# WORK TO BE COMPLETED:
Give the entries below again exactly. Their pictures are not needed.
━━ AVAILABLE RECORDS
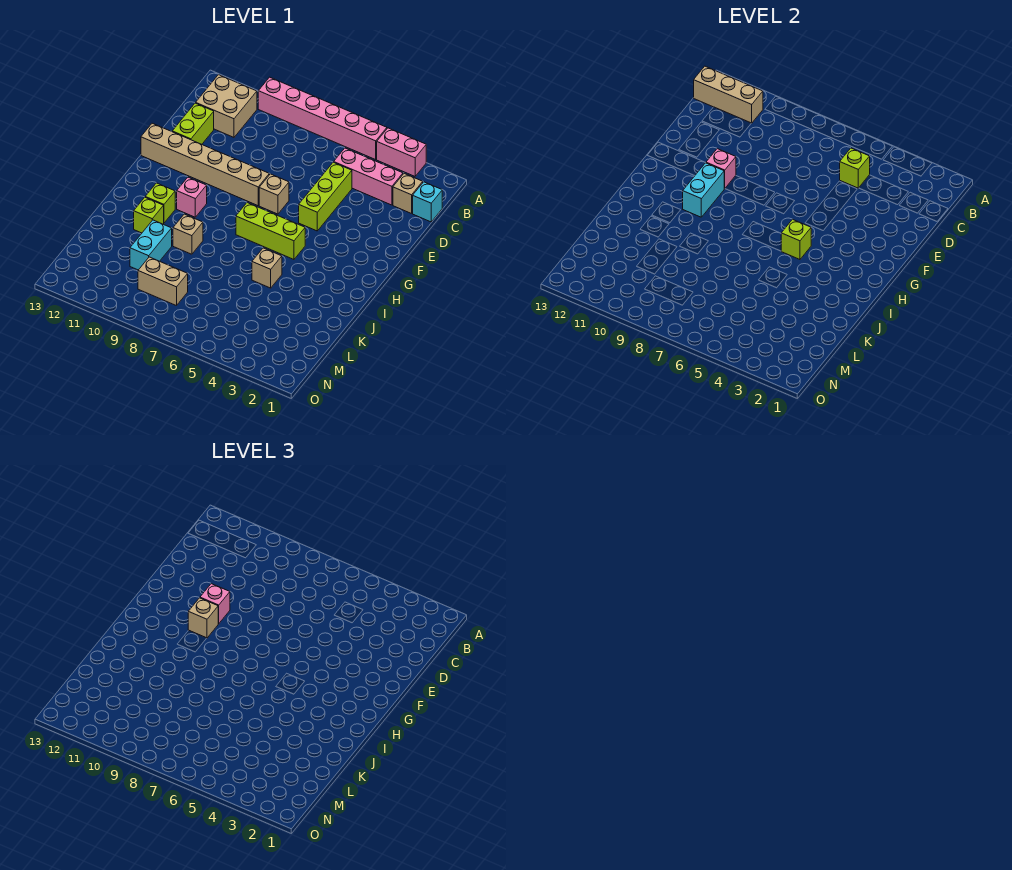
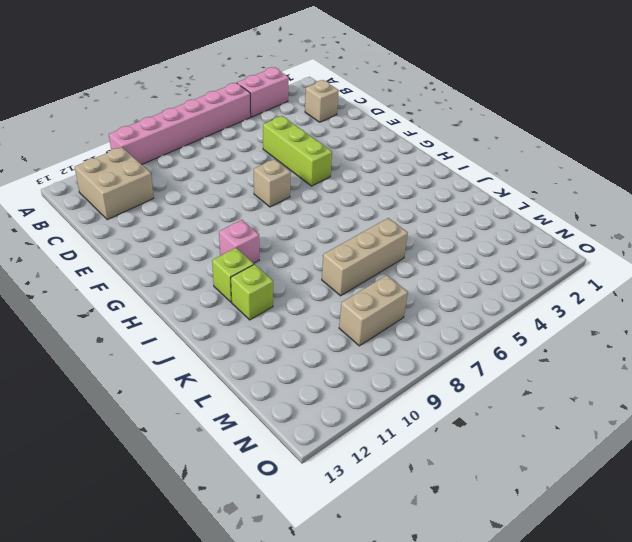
tan brick K6:K8 level 1 -> tan brick B11:B13 level 2
none -> cyan brick C1 level 1
none -> pink brick C3:C5 level 1
none -> lime brick D12:E12 level 1

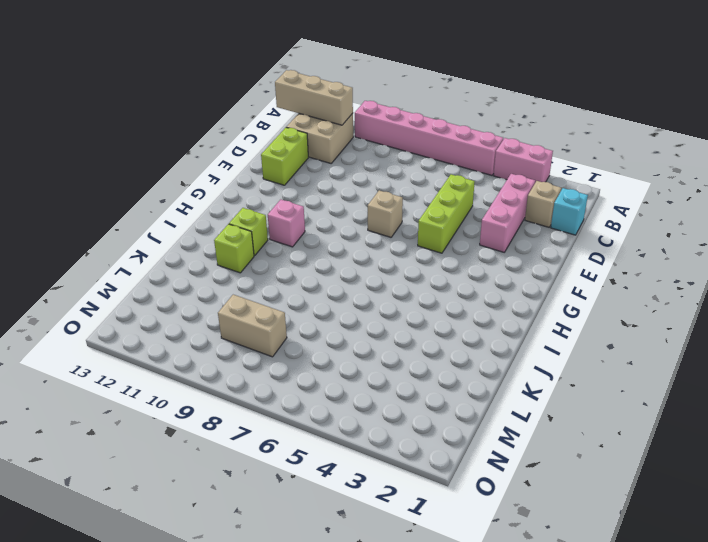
pink brick C3:E3 level 1 -> pink brick C3:C5 level 1
none -> tan brick F8:F13 level 1
none -> lime brick H5:H7 level 1
none -> tan brick J5 level 1

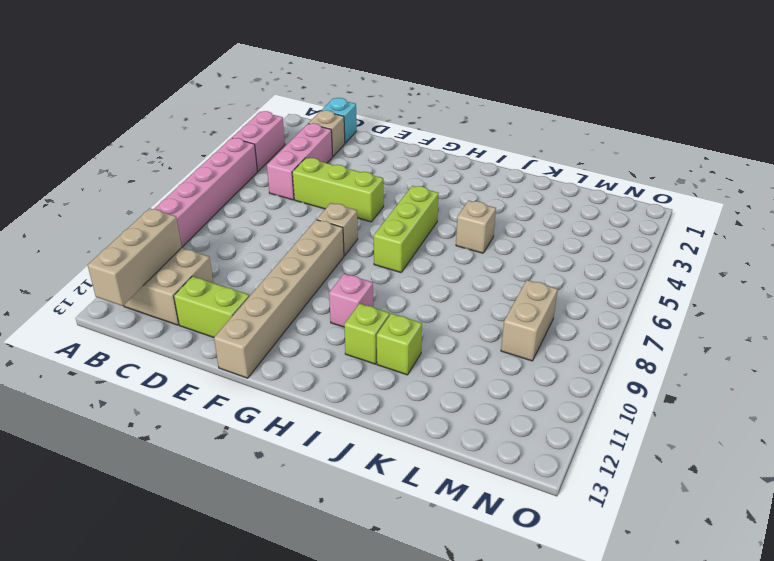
none -> tan brick J9 level 1
none -> cyan brick K10:L10 level 1
none -> lime brick C5 level 2

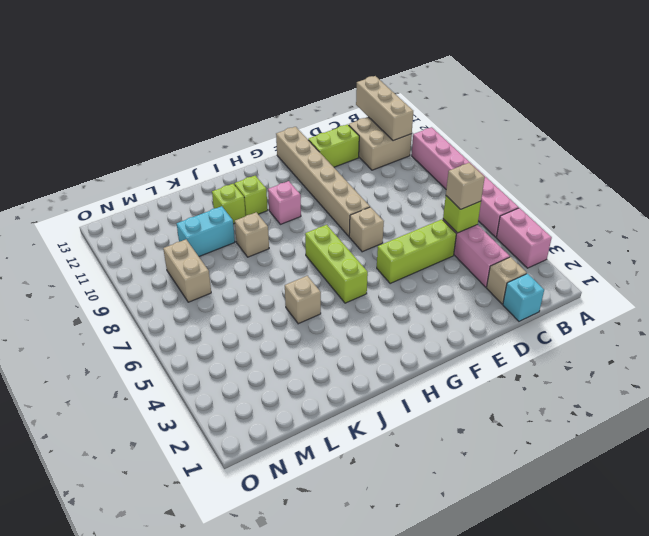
tan brick C5 level 3 -> tan brick G10 level 3
none -> pink brick F10 level 2
none -> cyan brick G10:H10 level 2
none -> lime brick H5 level 2

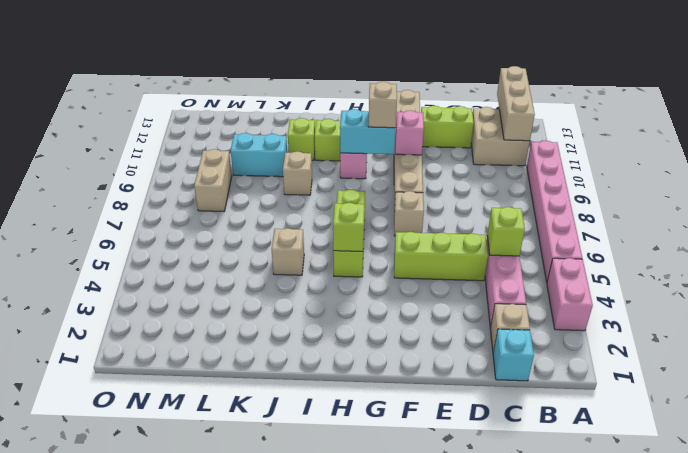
none -> pink brick F10 level 3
━━━━
# RESPONSE:
tan brick K6:K8 level 1 -> tan brick B11:B13 level 2
none -> cyan brick C1 level 1
none -> pink brick C3:C5 level 1
none -> lime brick D12:E12 level 1

pink brick C3:E3 level 1 -> pink brick C3:C5 level 1
none -> tan brick F8:F13 level 1
none -> lime brick H5:H7 level 1
none -> tan brick J5 level 1

none -> tan brick J9 level 1
none -> cyan brick K10:L10 level 1
none -> lime brick C5 level 2

tan brick C5 level 3 -> tan brick G10 level 3
none -> pink brick F10 level 2
none -> cyan brick G10:H10 level 2
none -> lime brick H5 level 2

none -> pink brick F10 level 3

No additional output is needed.